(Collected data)
>>>>
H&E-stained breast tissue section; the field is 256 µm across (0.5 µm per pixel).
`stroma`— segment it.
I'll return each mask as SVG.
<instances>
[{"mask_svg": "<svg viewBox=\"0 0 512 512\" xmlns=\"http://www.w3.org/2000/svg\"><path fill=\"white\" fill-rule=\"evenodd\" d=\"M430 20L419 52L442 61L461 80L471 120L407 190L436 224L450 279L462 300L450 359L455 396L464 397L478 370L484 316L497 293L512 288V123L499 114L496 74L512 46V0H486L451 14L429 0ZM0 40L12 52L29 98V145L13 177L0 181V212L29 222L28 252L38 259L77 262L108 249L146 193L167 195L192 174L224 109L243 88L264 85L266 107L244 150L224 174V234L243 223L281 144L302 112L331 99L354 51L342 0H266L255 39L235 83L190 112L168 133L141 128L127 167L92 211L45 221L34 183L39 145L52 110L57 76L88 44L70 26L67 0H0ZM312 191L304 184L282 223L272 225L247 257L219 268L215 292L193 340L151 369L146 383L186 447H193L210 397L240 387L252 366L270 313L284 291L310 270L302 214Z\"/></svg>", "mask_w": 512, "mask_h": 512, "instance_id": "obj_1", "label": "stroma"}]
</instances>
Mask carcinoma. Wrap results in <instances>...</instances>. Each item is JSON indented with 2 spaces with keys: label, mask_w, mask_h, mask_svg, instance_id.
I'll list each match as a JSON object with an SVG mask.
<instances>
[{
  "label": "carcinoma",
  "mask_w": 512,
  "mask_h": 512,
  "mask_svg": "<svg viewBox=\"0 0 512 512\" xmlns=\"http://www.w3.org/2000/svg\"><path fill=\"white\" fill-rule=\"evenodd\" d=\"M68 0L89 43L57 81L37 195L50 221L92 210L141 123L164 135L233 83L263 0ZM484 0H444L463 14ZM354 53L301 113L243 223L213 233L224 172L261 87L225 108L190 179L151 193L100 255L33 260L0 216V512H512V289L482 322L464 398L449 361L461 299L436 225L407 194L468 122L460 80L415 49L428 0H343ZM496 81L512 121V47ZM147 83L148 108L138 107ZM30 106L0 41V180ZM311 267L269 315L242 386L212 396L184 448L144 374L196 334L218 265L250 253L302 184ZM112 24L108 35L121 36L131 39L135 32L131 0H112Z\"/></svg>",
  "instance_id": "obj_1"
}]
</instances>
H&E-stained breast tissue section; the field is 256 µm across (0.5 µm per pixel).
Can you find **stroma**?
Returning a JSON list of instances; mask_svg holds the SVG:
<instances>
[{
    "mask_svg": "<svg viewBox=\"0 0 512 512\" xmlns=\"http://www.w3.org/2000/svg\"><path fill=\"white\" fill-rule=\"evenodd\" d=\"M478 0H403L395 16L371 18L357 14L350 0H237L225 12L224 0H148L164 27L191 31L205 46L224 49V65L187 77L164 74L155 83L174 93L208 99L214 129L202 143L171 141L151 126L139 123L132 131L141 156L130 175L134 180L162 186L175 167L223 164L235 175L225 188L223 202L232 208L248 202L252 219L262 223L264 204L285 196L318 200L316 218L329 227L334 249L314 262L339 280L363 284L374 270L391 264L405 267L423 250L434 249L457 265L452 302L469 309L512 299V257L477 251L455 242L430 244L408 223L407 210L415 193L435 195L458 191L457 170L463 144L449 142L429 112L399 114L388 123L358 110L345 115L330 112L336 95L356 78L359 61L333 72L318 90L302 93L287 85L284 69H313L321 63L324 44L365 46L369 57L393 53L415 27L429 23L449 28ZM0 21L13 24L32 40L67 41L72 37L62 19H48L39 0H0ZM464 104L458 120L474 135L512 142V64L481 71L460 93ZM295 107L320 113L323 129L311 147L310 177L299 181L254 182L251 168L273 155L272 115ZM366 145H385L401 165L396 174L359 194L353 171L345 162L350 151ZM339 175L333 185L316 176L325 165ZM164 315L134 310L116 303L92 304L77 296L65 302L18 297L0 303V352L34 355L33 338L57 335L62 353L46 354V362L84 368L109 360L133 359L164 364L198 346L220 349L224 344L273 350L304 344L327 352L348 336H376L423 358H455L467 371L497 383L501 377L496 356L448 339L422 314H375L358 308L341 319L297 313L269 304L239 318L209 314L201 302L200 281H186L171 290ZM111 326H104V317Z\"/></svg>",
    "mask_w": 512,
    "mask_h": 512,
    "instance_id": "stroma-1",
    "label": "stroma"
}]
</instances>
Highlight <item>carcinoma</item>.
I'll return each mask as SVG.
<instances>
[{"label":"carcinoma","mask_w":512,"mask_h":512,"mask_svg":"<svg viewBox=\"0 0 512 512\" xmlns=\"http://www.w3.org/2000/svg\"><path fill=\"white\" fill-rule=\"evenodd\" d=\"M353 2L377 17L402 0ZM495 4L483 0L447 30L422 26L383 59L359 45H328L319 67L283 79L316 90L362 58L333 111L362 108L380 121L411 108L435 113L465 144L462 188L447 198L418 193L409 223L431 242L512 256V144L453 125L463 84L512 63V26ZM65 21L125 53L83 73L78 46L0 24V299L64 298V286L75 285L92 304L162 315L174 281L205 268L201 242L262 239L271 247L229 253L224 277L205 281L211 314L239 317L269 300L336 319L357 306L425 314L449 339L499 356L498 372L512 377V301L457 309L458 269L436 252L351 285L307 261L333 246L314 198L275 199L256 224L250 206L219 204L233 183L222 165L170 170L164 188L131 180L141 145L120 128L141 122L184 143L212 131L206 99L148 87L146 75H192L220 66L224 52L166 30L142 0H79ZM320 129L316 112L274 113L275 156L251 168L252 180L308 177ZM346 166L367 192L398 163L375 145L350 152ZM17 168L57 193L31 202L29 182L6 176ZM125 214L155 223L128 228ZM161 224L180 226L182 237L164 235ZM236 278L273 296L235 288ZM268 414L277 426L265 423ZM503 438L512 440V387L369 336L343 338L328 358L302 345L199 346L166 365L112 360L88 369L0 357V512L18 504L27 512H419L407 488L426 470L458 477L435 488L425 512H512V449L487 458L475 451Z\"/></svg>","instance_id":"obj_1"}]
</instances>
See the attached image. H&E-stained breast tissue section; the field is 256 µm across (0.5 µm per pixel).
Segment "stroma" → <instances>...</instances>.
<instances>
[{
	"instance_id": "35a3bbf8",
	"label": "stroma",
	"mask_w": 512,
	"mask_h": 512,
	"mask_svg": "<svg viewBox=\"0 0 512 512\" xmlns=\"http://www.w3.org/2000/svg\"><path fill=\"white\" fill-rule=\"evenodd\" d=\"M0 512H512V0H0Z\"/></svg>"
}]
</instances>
<<<<
### [Written task]
Take every line from the data above that holds "JSON" and copy it out.

### [Correct output]
Mask carcinoma. Wrap results in <instances>...</instances>. Each item is JSON indented with 2 spaces with keys: label, mask_w, mask_h, mask_svg, instance_id.
I'll list each match as a JSON object with an SVG mask.
Returning a JSON list of instances; mask_svg holds the SVG:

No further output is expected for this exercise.